■ **WORK INSTRUCTIONS**
Which of the lines below contain the string "yellow"? Copy each one.

■ **EXERCISE INPUTS**
* * *

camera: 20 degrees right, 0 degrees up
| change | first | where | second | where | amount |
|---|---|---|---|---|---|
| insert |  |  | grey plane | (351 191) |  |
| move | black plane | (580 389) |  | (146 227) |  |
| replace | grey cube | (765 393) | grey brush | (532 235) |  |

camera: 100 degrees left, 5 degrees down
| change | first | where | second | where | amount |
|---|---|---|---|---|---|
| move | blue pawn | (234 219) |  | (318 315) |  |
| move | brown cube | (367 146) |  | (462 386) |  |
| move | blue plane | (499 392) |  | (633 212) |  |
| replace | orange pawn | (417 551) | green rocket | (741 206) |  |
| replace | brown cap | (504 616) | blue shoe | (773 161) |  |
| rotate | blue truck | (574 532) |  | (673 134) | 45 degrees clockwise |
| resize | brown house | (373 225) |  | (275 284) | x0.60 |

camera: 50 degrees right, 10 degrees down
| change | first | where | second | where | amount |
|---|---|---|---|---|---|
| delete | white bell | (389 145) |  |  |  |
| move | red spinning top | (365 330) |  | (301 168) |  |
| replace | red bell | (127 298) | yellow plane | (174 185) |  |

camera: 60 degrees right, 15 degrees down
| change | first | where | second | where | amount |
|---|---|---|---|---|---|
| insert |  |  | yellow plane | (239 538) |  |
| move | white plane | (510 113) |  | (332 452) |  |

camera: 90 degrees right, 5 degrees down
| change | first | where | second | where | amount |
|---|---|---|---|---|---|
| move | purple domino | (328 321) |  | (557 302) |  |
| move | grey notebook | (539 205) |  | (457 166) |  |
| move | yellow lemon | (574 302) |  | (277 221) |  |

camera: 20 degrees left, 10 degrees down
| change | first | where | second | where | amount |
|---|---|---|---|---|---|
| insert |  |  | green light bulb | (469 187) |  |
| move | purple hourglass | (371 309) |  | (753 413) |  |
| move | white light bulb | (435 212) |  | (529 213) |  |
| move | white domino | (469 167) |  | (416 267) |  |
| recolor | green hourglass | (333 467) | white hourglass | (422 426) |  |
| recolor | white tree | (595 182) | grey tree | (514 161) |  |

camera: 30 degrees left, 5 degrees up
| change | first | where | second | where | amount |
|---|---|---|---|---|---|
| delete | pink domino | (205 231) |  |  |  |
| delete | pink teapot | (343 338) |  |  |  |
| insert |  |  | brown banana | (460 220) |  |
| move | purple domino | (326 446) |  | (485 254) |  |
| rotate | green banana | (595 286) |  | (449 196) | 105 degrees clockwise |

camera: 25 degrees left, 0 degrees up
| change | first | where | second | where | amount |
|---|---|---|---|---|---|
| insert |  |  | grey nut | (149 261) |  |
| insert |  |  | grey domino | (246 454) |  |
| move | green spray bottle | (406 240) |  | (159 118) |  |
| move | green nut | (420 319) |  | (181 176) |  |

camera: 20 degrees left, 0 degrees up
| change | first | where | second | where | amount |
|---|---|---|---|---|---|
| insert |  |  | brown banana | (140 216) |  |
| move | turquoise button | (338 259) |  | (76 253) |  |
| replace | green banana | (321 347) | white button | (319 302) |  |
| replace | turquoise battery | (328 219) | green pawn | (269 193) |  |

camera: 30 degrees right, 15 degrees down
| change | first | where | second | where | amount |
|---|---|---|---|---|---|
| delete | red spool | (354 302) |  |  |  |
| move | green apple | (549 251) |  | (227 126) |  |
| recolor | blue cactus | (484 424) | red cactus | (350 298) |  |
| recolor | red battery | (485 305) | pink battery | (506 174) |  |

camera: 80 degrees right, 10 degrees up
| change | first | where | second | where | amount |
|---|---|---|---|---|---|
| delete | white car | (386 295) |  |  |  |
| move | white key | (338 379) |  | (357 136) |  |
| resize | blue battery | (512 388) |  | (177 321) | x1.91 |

* * *

■ **RESULT**
| replace | red bell | (127 298) | yellow plane | (174 185) |  |
| insert |  |  | yellow plane | (239 538) |  |
| move | yellow lemon | (574 302) |  | (277 221) |  |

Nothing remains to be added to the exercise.